[[ Data extract open ]]

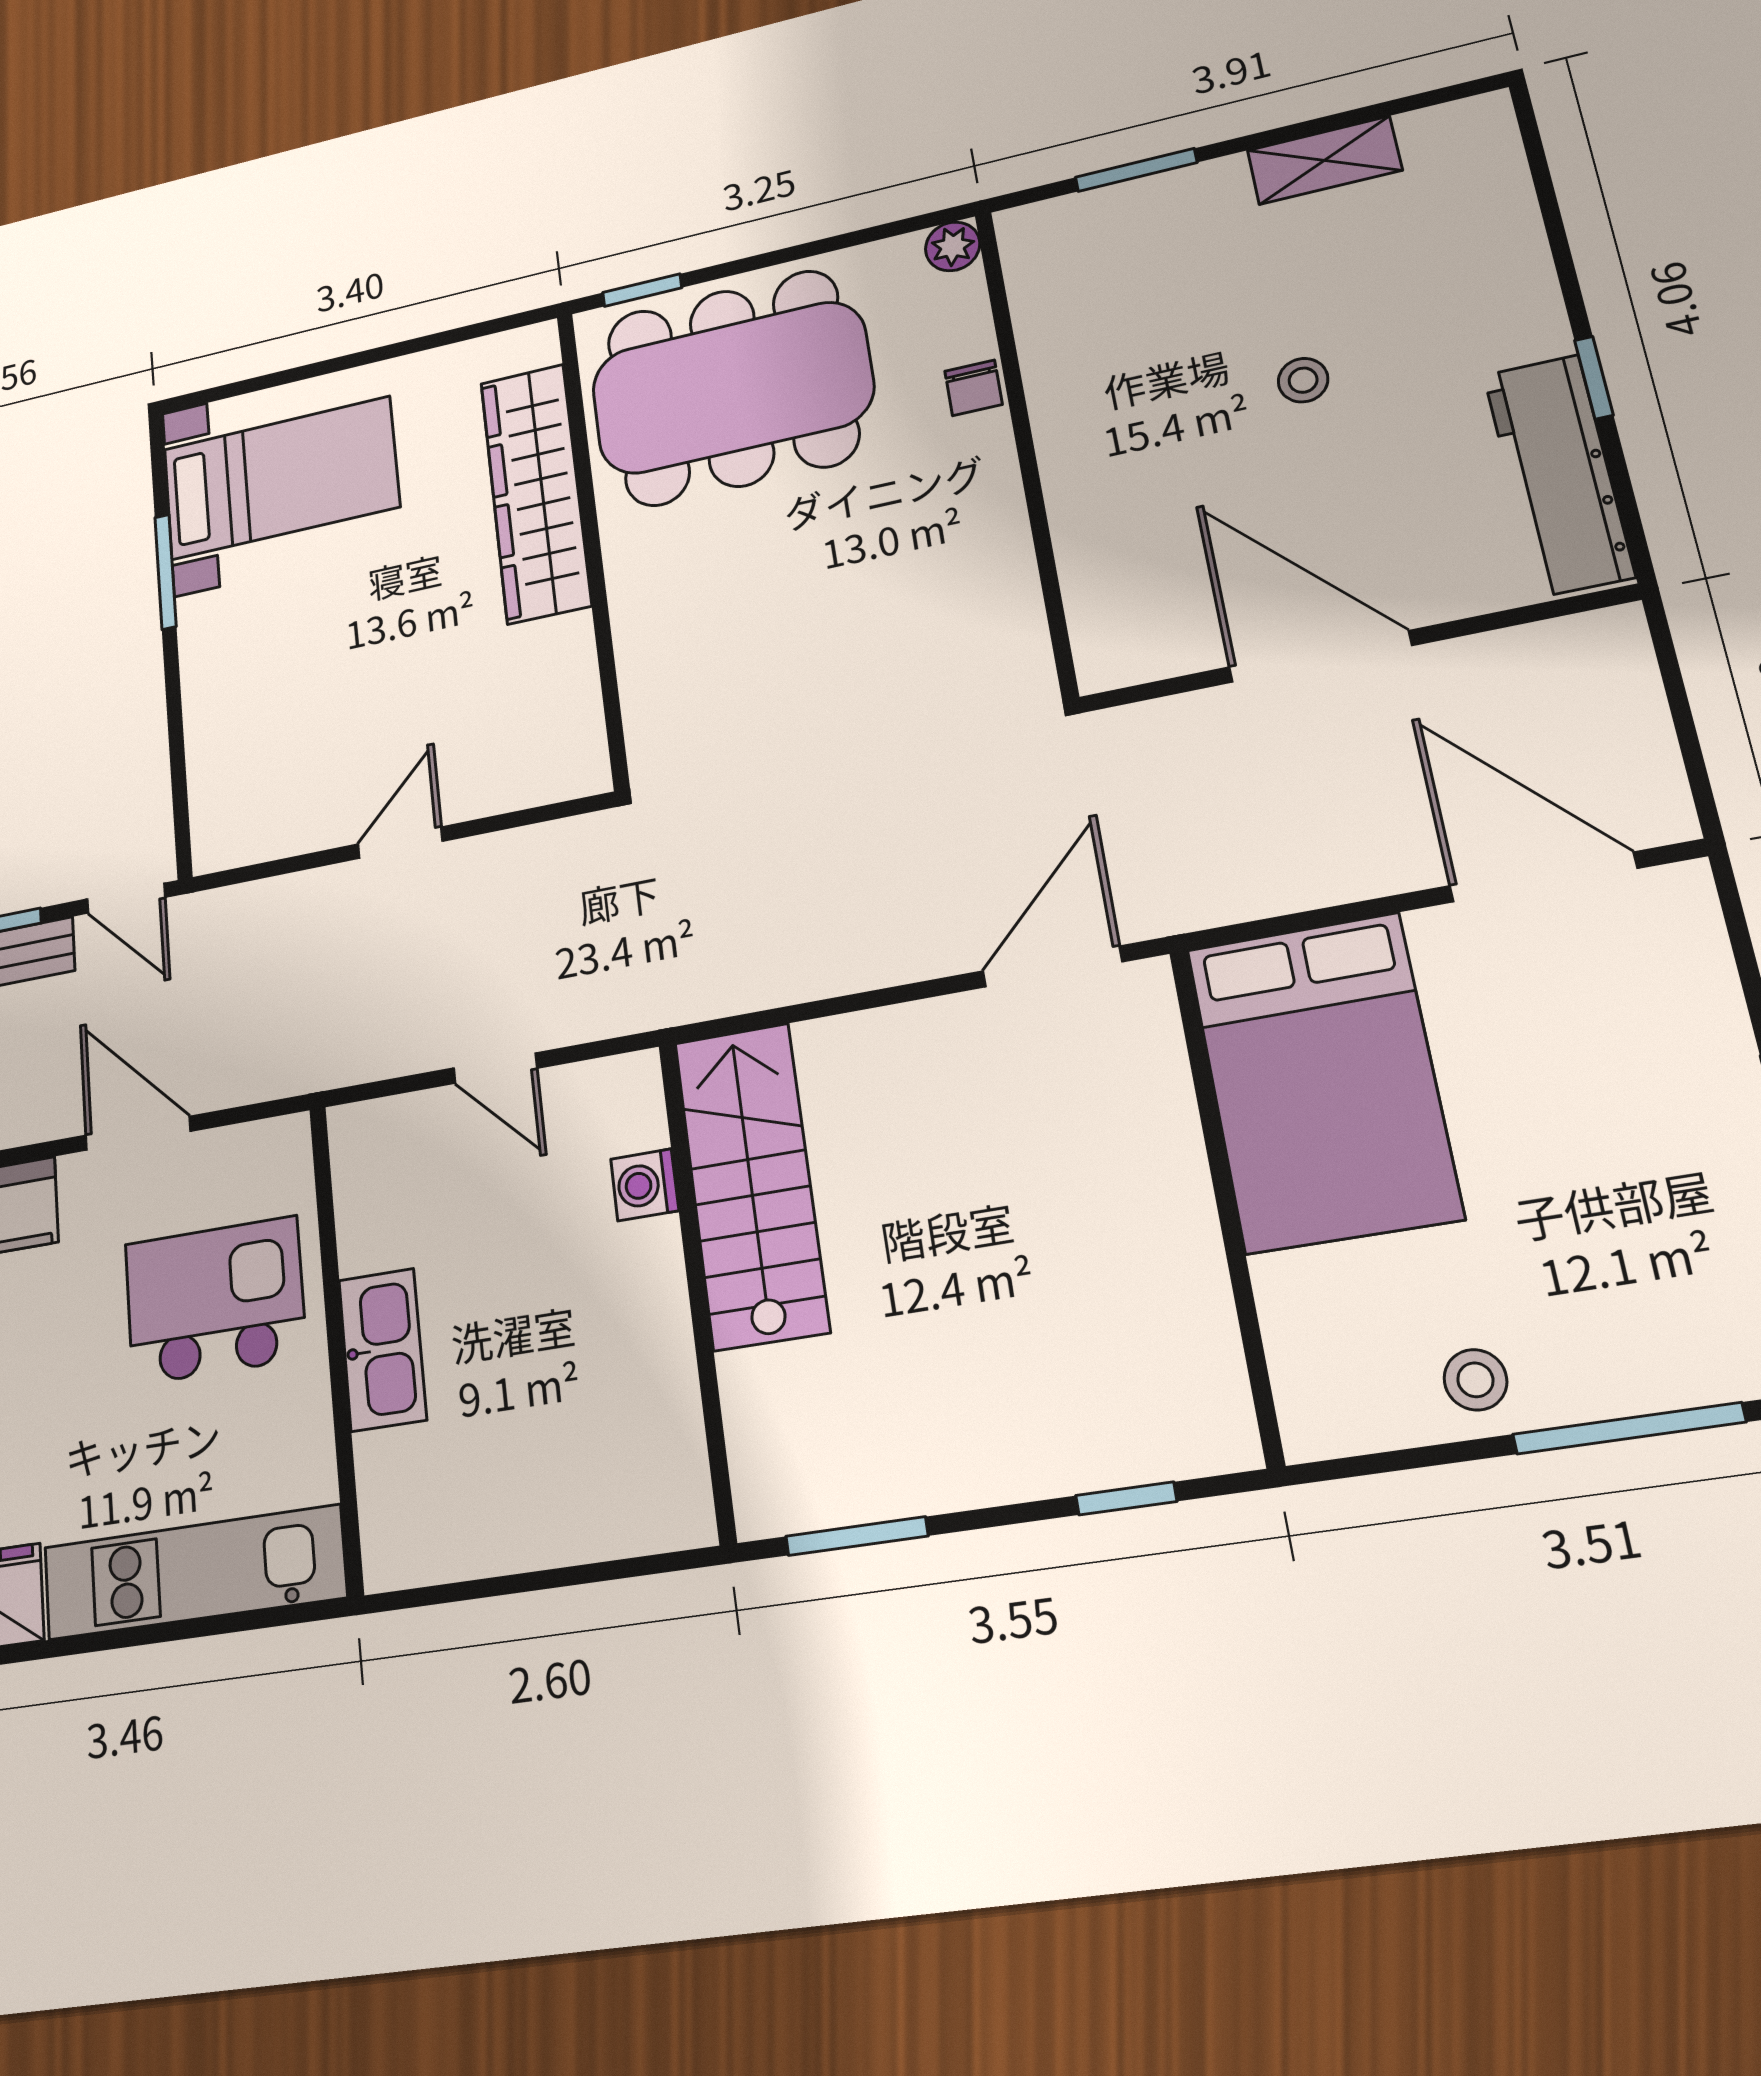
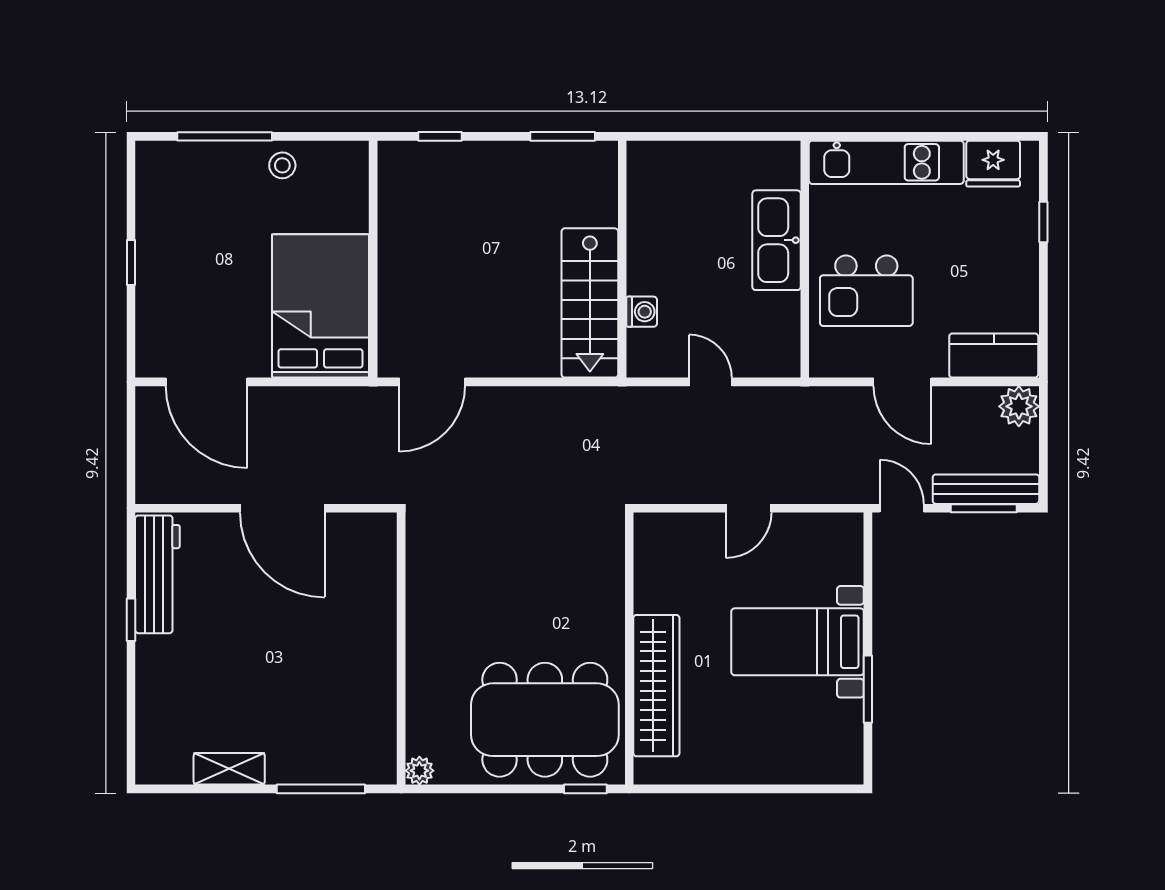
window: (1136, 170) -> (321, 789), width x1.44
stool: (1303, 380) -> (262, 652), removed
chair: (974, 388) -> (421, 688), removed
bed with nightstands: (281, 478) -> (798, 642), moved
kitchen sink: (382, 1350) -> (777, 240), width x1.36, depth x1.24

[[ Data extract closed ]]

■ **Written task**: Reproduce the records in full, exactly as they appear, and show none of the pictures.

■ **Answer area**:
window: (1136, 170) -> (321, 789), width x1.44
stool: (1303, 380) -> (262, 652), removed
chair: (974, 388) -> (421, 688), removed
bed with nightstands: (281, 478) -> (798, 642), moved
kitchen sink: (382, 1350) -> (777, 240), width x1.36, depth x1.24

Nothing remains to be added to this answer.